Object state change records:
━━━━━━━━━━━━━━━━━━━━
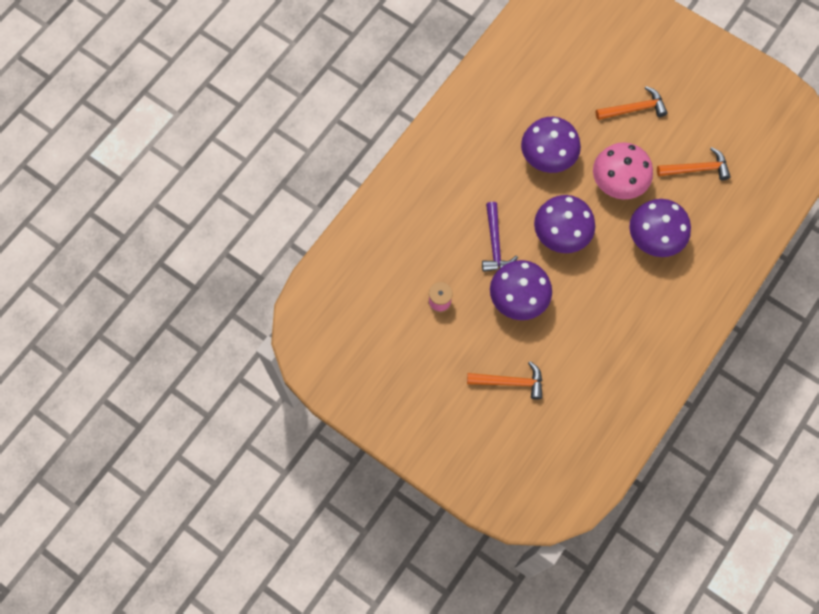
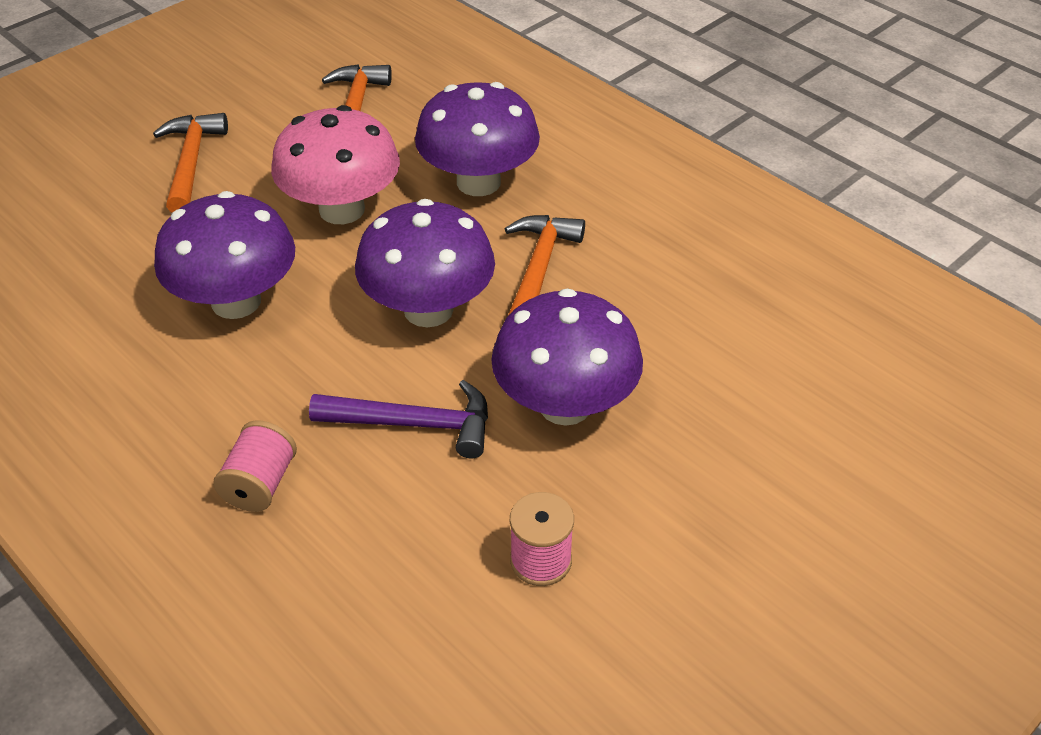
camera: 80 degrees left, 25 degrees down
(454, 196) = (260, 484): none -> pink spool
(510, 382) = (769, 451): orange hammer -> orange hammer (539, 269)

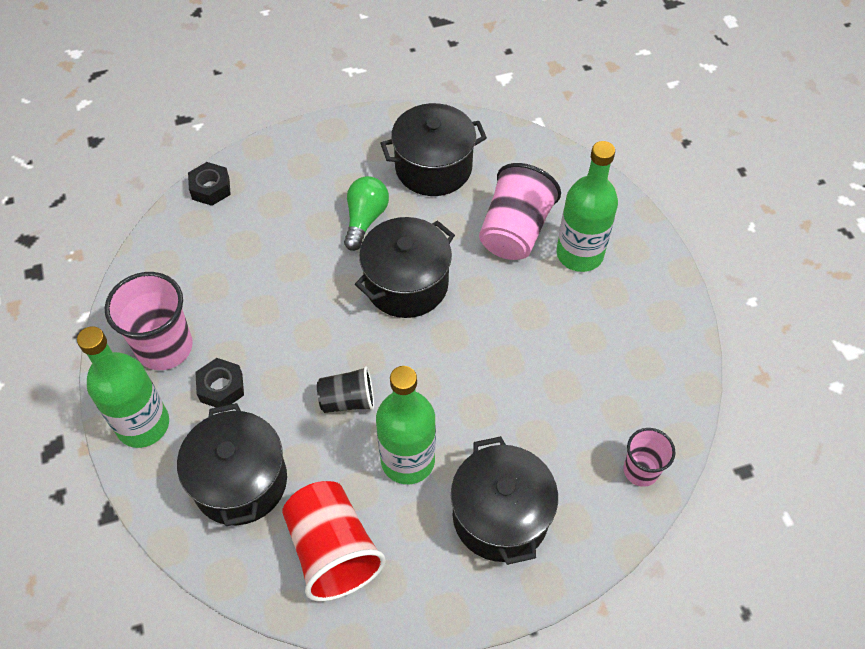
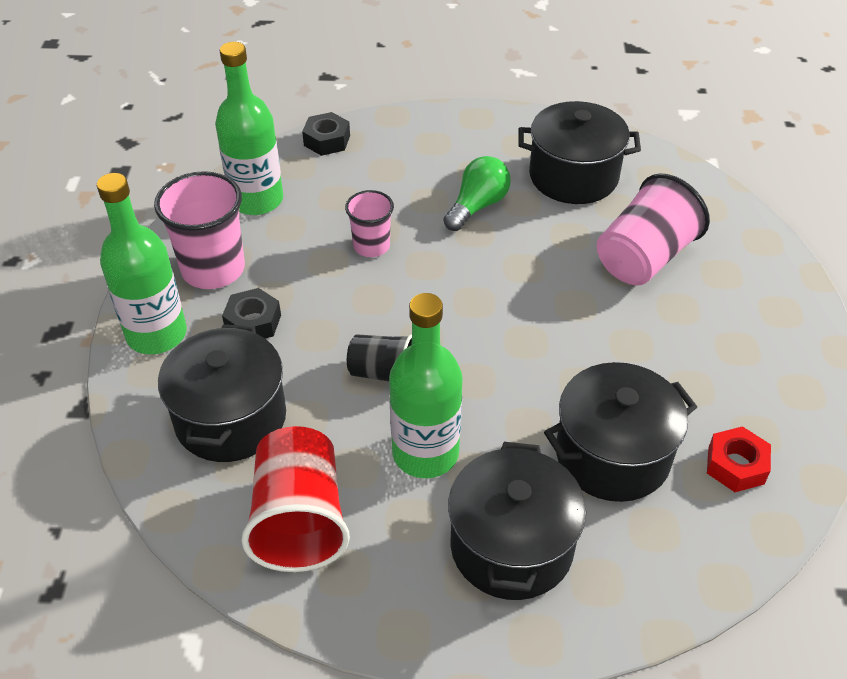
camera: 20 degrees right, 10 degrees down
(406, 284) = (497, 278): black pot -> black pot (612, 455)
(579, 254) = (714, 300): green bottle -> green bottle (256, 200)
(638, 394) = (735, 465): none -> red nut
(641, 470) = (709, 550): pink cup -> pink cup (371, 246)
━━━━━━━━━━━━━━━━━━━━
Transcribe every entry word for word, excluding images.

[Task response]:
camera: 80 degrees left, 25 degrees down
(454, 196) = (260, 484): none -> pink spool
(510, 382) = (769, 451): orange hammer -> orange hammer (539, 269)

camera: 20 degrees right, 10 degrees down
(406, 284) = (497, 278): black pot -> black pot (612, 455)
(579, 254) = (714, 300): green bottle -> green bottle (256, 200)
(638, 394) = (735, 465): none -> red nut
(641, 470) = (709, 550): pink cup -> pink cup (371, 246)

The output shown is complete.